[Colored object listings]
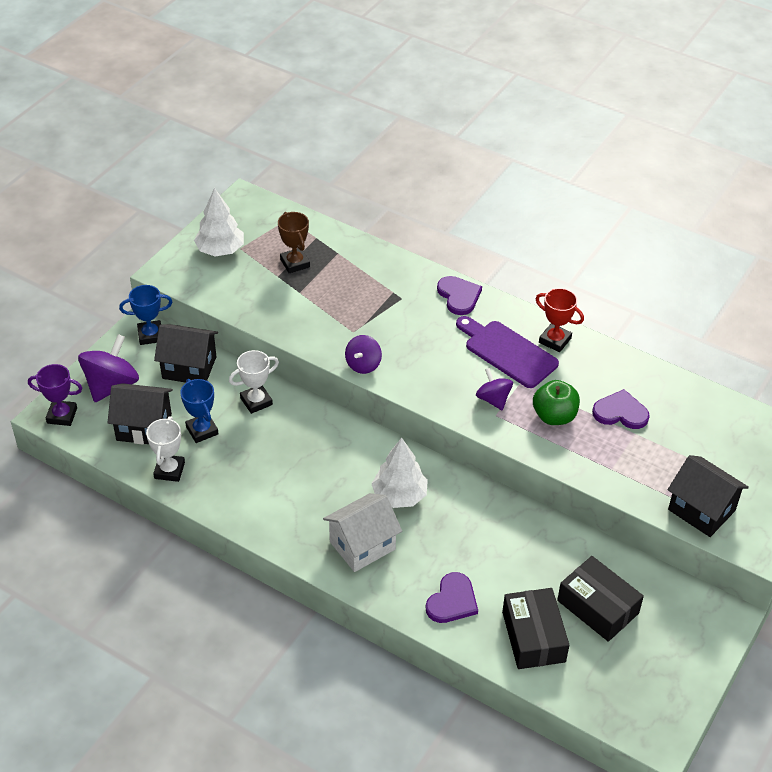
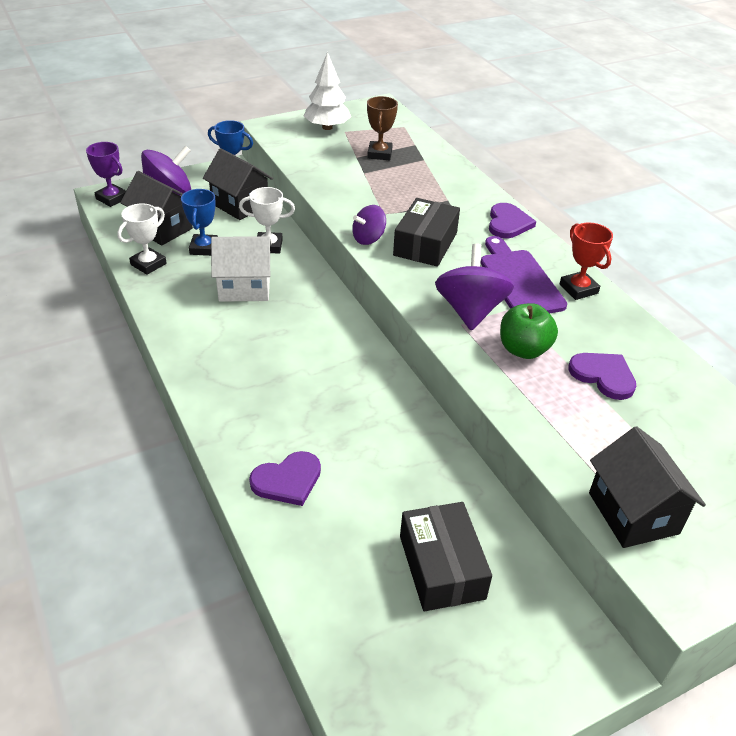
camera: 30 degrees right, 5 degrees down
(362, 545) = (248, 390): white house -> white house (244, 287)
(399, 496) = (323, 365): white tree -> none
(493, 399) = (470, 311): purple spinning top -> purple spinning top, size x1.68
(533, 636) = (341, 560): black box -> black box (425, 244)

Task:
In the records above, some lines may contain the word "white"; copy every one of them.

Solved problem:
(362, 545) = (248, 390): white house -> white house (244, 287)
(399, 496) = (323, 365): white tree -> none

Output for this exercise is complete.